# Your instructions
Pictures excluded, reproduce exactly the lines below from the one with "BUZZER2 pin IO: D6 -> D5" through the one with "LCD1 pin SDA: D4 -> D3", both included.

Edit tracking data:

Segment Open

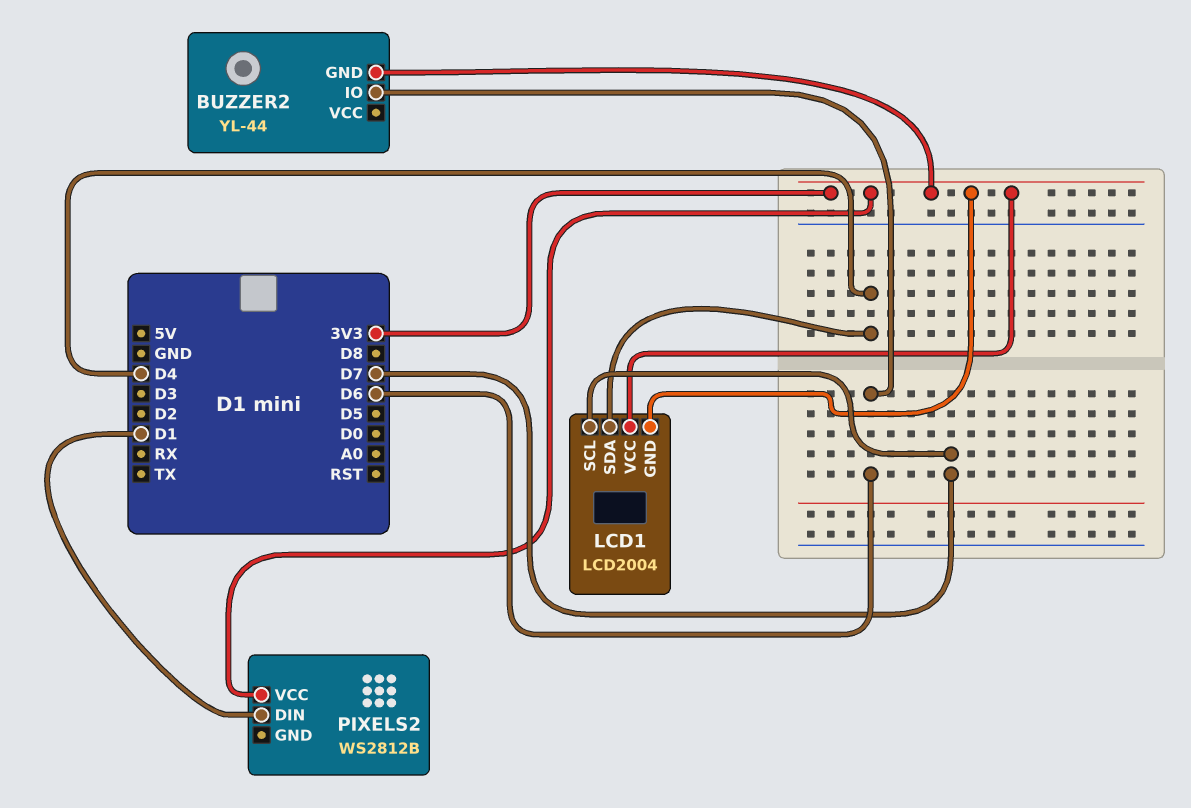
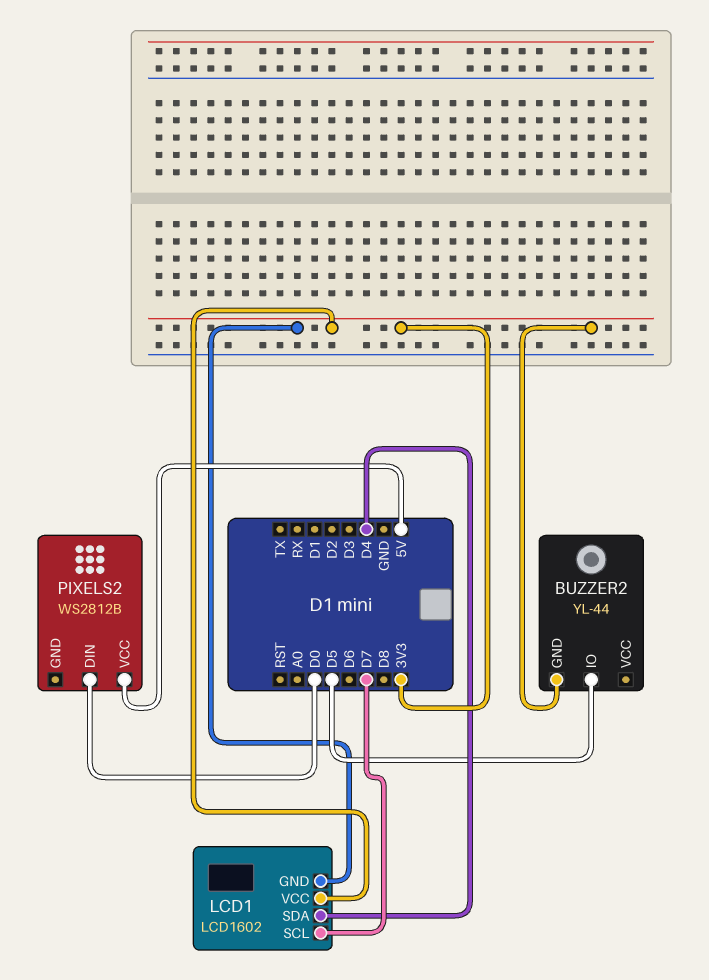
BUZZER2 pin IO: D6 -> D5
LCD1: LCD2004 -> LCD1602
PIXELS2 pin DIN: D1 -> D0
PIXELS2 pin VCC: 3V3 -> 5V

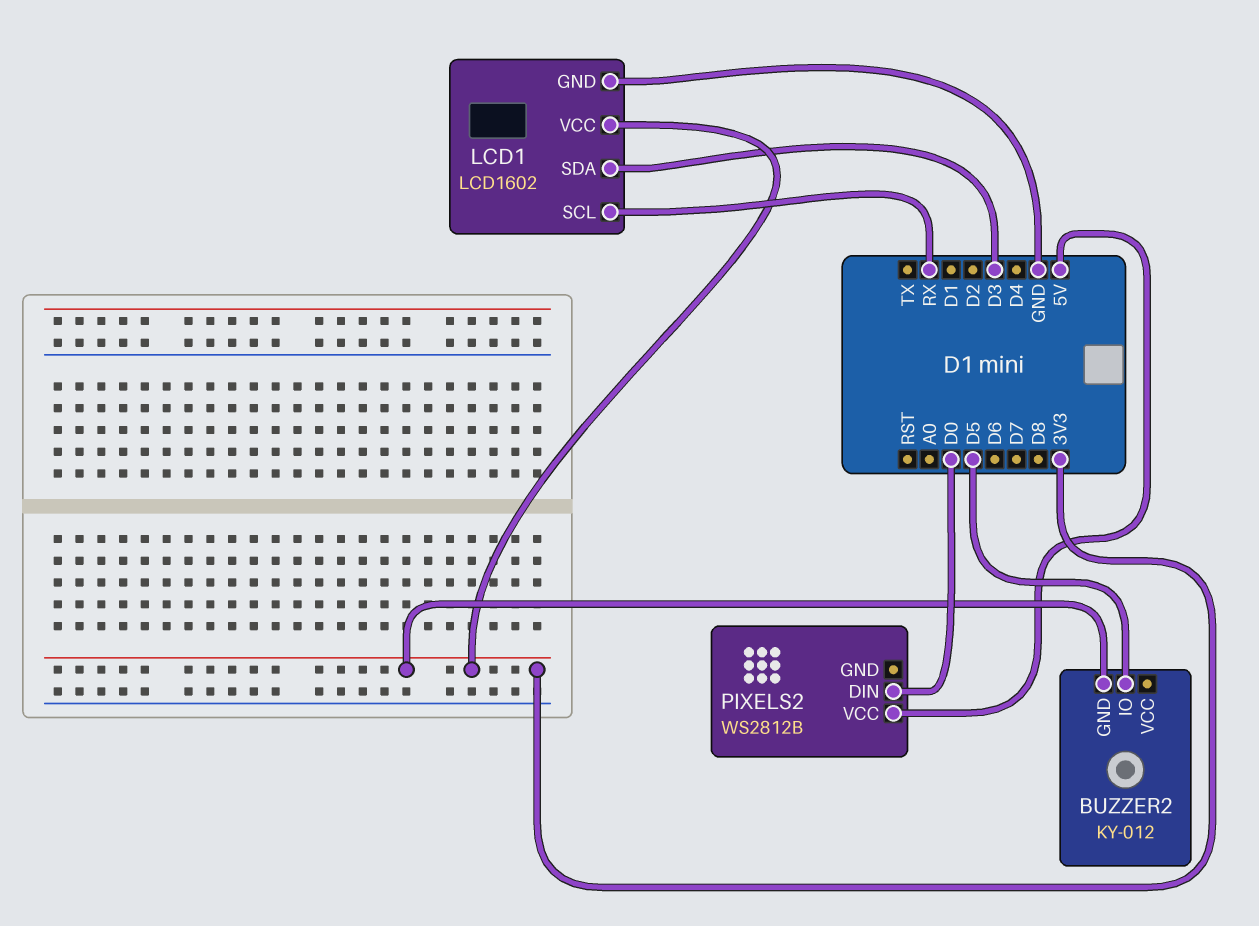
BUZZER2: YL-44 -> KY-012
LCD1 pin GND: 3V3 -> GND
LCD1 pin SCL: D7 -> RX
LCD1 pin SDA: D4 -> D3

Segment Closed
Segment Open

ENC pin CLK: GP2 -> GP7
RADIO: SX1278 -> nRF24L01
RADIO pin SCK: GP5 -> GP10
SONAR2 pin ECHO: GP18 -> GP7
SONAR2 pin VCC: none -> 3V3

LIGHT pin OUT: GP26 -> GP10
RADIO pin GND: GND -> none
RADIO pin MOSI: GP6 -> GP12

Segment Closed
Segment Open

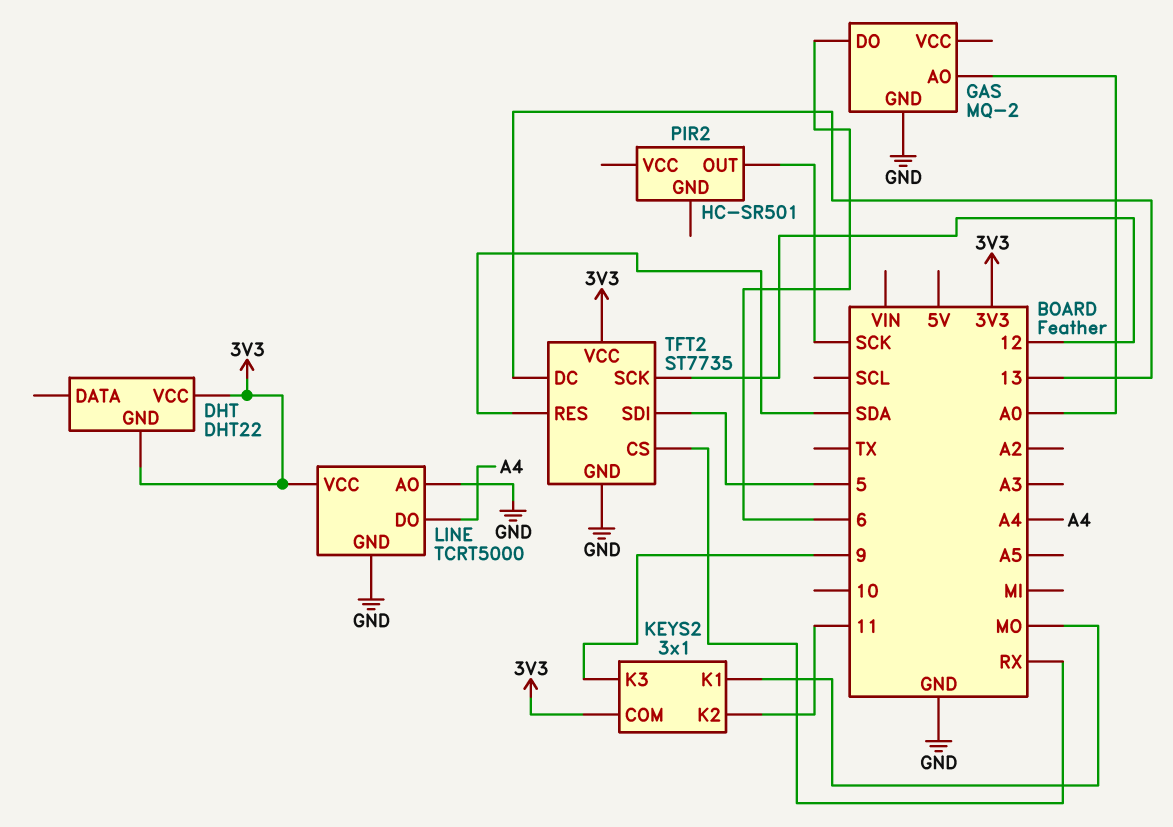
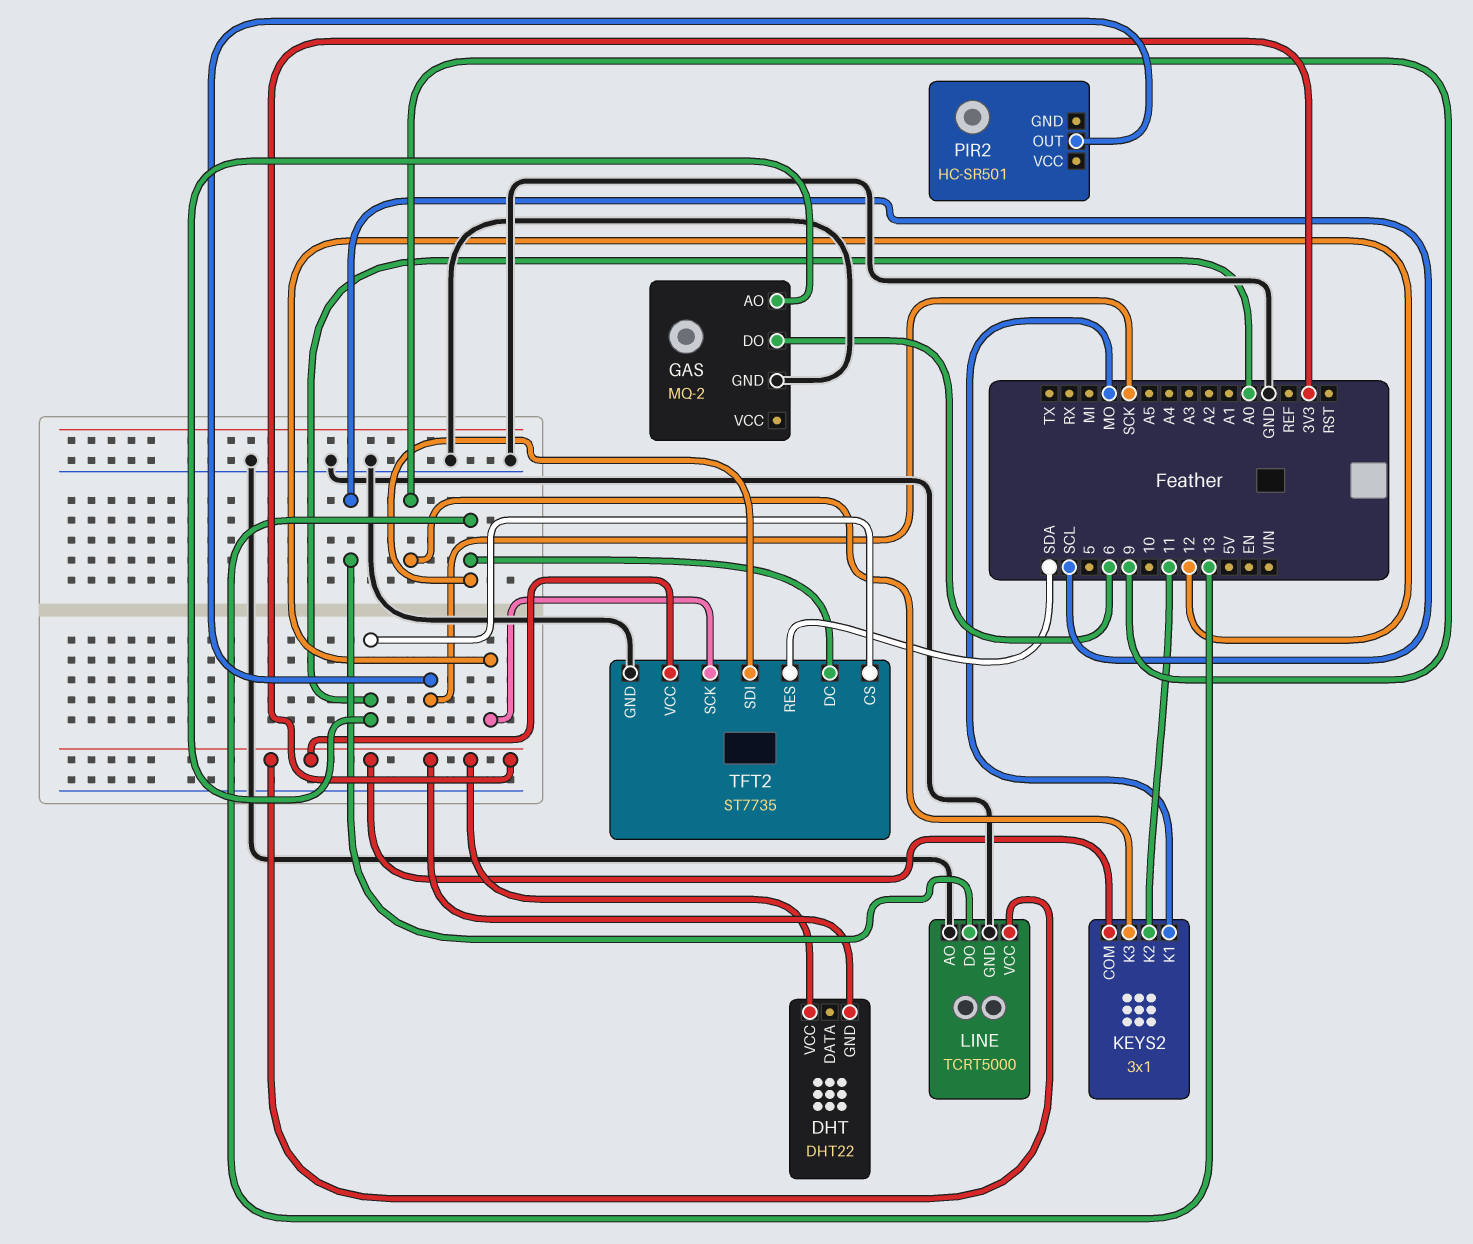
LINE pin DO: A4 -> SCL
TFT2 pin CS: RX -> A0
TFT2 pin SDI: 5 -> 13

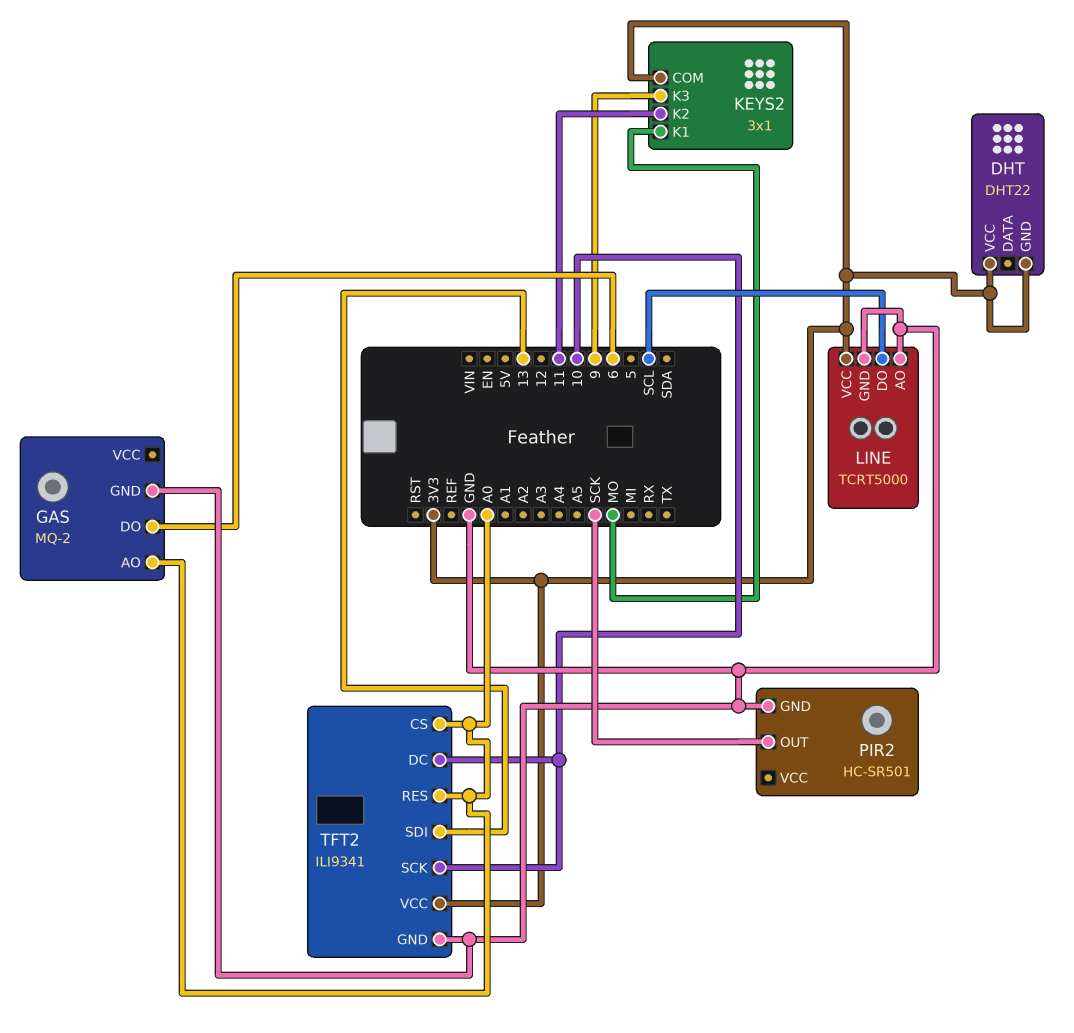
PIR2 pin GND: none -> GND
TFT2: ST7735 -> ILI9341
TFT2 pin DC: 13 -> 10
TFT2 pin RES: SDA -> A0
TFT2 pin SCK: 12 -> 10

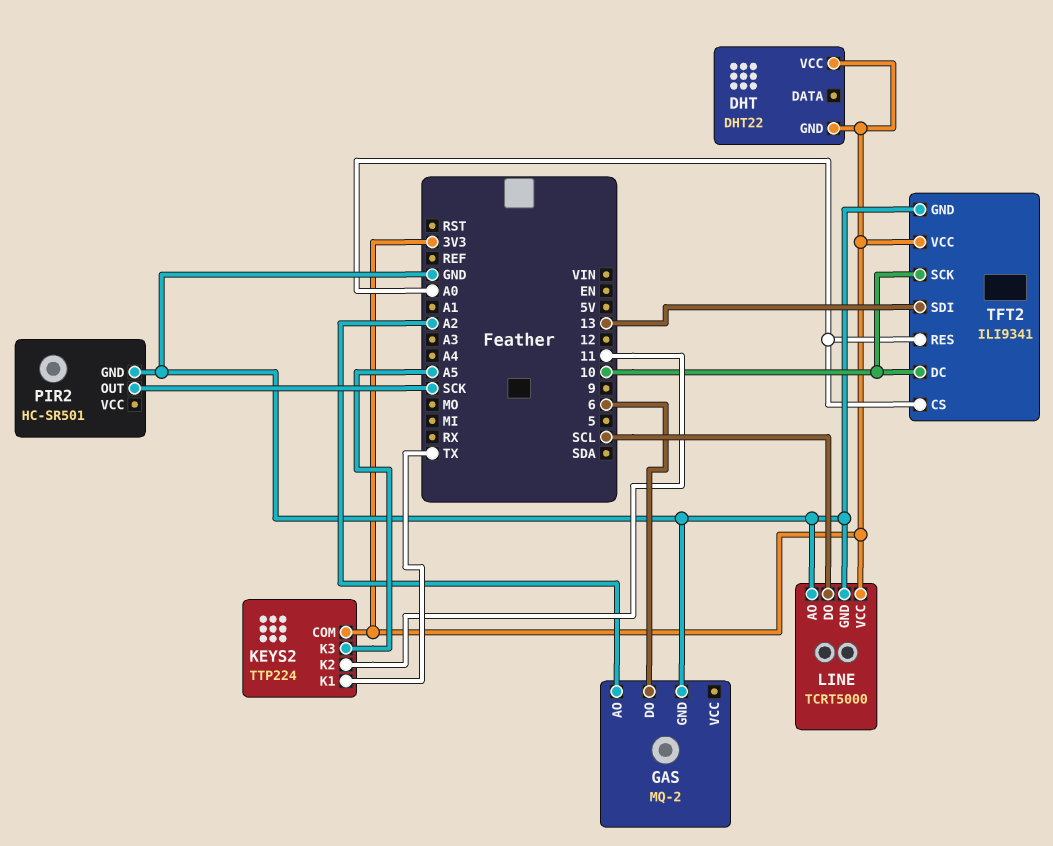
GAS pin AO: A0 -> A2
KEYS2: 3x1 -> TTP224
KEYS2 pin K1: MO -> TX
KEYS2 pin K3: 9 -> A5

Segment Closed

# Reply to the task
BUZZER2 pin IO: D6 -> D5
LCD1: LCD2004 -> LCD1602
PIXELS2 pin DIN: D1 -> D0
PIXELS2 pin VCC: 3V3 -> 5V

BUZZER2: YL-44 -> KY-012
LCD1 pin GND: 3V3 -> GND
LCD1 pin SCL: D7 -> RX
LCD1 pin SDA: D4 -> D3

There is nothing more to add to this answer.